*Data in this exercise*
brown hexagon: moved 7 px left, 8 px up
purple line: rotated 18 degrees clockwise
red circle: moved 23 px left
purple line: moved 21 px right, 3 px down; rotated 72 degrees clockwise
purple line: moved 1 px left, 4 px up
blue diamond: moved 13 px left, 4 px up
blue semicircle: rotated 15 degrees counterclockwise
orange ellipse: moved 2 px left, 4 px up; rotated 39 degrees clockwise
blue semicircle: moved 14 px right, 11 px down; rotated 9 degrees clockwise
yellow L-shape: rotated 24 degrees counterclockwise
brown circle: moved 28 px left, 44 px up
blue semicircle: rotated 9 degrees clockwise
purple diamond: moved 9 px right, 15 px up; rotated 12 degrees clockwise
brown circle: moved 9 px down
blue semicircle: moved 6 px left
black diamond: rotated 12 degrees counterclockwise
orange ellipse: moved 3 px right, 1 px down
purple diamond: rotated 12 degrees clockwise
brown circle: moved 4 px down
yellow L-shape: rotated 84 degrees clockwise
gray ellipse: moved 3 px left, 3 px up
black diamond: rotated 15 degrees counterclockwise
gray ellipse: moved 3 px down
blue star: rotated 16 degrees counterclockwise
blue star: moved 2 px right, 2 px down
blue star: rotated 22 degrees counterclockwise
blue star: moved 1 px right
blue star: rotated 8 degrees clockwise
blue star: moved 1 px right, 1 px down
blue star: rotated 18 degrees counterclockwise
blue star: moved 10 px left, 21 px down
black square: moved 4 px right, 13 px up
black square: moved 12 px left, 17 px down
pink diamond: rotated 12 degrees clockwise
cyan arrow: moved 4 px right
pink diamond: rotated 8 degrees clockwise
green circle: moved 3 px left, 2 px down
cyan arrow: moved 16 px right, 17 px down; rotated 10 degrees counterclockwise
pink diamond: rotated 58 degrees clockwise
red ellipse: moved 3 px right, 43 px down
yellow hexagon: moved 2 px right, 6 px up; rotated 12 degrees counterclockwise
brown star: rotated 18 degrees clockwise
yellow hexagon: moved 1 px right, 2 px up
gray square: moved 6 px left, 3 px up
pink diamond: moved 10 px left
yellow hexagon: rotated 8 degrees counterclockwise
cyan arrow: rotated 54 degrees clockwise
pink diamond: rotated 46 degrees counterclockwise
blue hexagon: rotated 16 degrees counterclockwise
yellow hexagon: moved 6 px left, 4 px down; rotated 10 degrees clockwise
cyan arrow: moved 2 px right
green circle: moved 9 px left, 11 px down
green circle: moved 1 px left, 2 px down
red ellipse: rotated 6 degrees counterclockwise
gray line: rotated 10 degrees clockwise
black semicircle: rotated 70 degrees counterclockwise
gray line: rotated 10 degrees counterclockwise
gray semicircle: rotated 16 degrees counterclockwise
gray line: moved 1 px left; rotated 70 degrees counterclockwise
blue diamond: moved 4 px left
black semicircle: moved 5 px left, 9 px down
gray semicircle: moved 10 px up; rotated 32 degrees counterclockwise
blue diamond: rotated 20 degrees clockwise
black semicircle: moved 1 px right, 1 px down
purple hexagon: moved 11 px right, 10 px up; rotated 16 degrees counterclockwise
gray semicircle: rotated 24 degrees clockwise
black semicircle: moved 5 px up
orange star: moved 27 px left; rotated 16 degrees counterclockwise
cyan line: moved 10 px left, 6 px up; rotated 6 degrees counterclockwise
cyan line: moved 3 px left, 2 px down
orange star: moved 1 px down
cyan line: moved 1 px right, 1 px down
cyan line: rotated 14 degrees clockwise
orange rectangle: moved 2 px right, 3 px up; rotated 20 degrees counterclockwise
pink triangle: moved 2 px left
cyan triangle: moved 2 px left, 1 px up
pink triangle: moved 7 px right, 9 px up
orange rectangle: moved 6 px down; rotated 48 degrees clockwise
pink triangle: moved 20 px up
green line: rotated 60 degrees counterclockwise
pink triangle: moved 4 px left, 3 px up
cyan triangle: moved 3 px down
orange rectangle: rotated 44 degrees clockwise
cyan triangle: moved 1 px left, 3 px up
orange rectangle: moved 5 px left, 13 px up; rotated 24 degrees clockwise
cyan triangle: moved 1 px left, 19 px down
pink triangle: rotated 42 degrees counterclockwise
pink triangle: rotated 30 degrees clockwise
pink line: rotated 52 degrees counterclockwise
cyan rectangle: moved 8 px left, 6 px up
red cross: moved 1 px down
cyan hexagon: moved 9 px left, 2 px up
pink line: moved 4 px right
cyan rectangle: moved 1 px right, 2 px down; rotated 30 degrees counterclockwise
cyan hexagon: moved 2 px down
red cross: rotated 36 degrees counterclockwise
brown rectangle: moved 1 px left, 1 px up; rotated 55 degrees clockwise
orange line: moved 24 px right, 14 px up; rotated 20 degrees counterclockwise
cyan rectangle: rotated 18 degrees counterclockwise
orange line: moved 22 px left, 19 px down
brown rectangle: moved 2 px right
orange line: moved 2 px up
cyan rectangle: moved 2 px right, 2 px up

*Instructions to follow*
Convert all of the rows above into a numbered list, dropping any blank lines.

*Task output*
1. brown hexagon: moved 7 px left, 8 px up
2. purple line: rotated 18 degrees clockwise
3. red circle: moved 23 px left
4. purple line: moved 21 px right, 3 px down; rotated 72 degrees clockwise
5. purple line: moved 1 px left, 4 px up
6. blue diamond: moved 13 px left, 4 px up
7. blue semicircle: rotated 15 degrees counterclockwise
8. orange ellipse: moved 2 px left, 4 px up; rotated 39 degrees clockwise
9. blue semicircle: moved 14 px right, 11 px down; rotated 9 degrees clockwise
10. yellow L-shape: rotated 24 degrees counterclockwise
11. brown circle: moved 28 px left, 44 px up
12. blue semicircle: rotated 9 degrees clockwise
13. purple diamond: moved 9 px right, 15 px up; rotated 12 degrees clockwise
14. brown circle: moved 9 px down
15. blue semicircle: moved 6 px left
16. black diamond: rotated 12 degrees counterclockwise
17. orange ellipse: moved 3 px right, 1 px down
18. purple diamond: rotated 12 degrees clockwise
19. brown circle: moved 4 px down
20. yellow L-shape: rotated 84 degrees clockwise
21. gray ellipse: moved 3 px left, 3 px up
22. black diamond: rotated 15 degrees counterclockwise
23. gray ellipse: moved 3 px down
24. blue star: rotated 16 degrees counterclockwise
25. blue star: moved 2 px right, 2 px down
26. blue star: rotated 22 degrees counterclockwise
27. blue star: moved 1 px right
28. blue star: rotated 8 degrees clockwise
29. blue star: moved 1 px right, 1 px down
30. blue star: rotated 18 degrees counterclockwise
31. blue star: moved 10 px left, 21 px down
32. black square: moved 4 px right, 13 px up
33. black square: moved 12 px left, 17 px down
34. pink diamond: rotated 12 degrees clockwise
35. cyan arrow: moved 4 px right
36. pink diamond: rotated 8 degrees clockwise
37. green circle: moved 3 px left, 2 px down
38. cyan arrow: moved 16 px right, 17 px down; rotated 10 degrees counterclockwise
39. pink diamond: rotated 58 degrees clockwise
40. red ellipse: moved 3 px right, 43 px down
41. yellow hexagon: moved 2 px right, 6 px up; rotated 12 degrees counterclockwise
42. brown star: rotated 18 degrees clockwise
43. yellow hexagon: moved 1 px right, 2 px up
44. gray square: moved 6 px left, 3 px up
45. pink diamond: moved 10 px left
46. yellow hexagon: rotated 8 degrees counterclockwise
47. cyan arrow: rotated 54 degrees clockwise
48. pink diamond: rotated 46 degrees counterclockwise
49. blue hexagon: rotated 16 degrees counterclockwise
50. yellow hexagon: moved 6 px left, 4 px down; rotated 10 degrees clockwise
51. cyan arrow: moved 2 px right
52. green circle: moved 9 px left, 11 px down
53. green circle: moved 1 px left, 2 px down
54. red ellipse: rotated 6 degrees counterclockwise
55. gray line: rotated 10 degrees clockwise
56. black semicircle: rotated 70 degrees counterclockwise
57. gray line: rotated 10 degrees counterclockwise
58. gray semicircle: rotated 16 degrees counterclockwise
59. gray line: moved 1 px left; rotated 70 degrees counterclockwise
60. blue diamond: moved 4 px left
61. black semicircle: moved 5 px left, 9 px down
62. gray semicircle: moved 10 px up; rotated 32 degrees counterclockwise
63. blue diamond: rotated 20 degrees clockwise
64. black semicircle: moved 1 px right, 1 px down
65. purple hexagon: moved 11 px right, 10 px up; rotated 16 degrees counterclockwise
66. gray semicircle: rotated 24 degrees clockwise
67. black semicircle: moved 5 px up
68. orange star: moved 27 px left; rotated 16 degrees counterclockwise
69. cyan line: moved 10 px left, 6 px up; rotated 6 degrees counterclockwise
70. cyan line: moved 3 px left, 2 px down
71. orange star: moved 1 px down
72. cyan line: moved 1 px right, 1 px down
73. cyan line: rotated 14 degrees clockwise
74. orange rectangle: moved 2 px right, 3 px up; rotated 20 degrees counterclockwise
75. pink triangle: moved 2 px left
76. cyan triangle: moved 2 px left, 1 px up
77. pink triangle: moved 7 px right, 9 px up
78. orange rectangle: moved 6 px down; rotated 48 degrees clockwise
79. pink triangle: moved 20 px up
80. green line: rotated 60 degrees counterclockwise
81. pink triangle: moved 4 px left, 3 px up
82. cyan triangle: moved 3 px down
83. orange rectangle: rotated 44 degrees clockwise
84. cyan triangle: moved 1 px left, 3 px up
85. orange rectangle: moved 5 px left, 13 px up; rotated 24 degrees clockwise
86. cyan triangle: moved 1 px left, 19 px down
87. pink triangle: rotated 42 degrees counterclockwise
88. pink triangle: rotated 30 degrees clockwise
89. pink line: rotated 52 degrees counterclockwise
90. cyan rectangle: moved 8 px left, 6 px up
91. red cross: moved 1 px down
92. cyan hexagon: moved 9 px left, 2 px up
93. pink line: moved 4 px right
94. cyan rectangle: moved 1 px right, 2 px down; rotated 30 degrees counterclockwise
95. cyan hexagon: moved 2 px down
96. red cross: rotated 36 degrees counterclockwise
97. brown rectangle: moved 1 px left, 1 px up; rotated 55 degrees clockwise
98. orange line: moved 24 px right, 14 px up; rotated 20 degrees counterclockwise
99. cyan rectangle: rotated 18 degrees counterclockwise
100. orange line: moved 22 px left, 19 px down
101. brown rectangle: moved 2 px right
102. orange line: moved 2 px up
103. cyan rectangle: moved 2 px right, 2 px up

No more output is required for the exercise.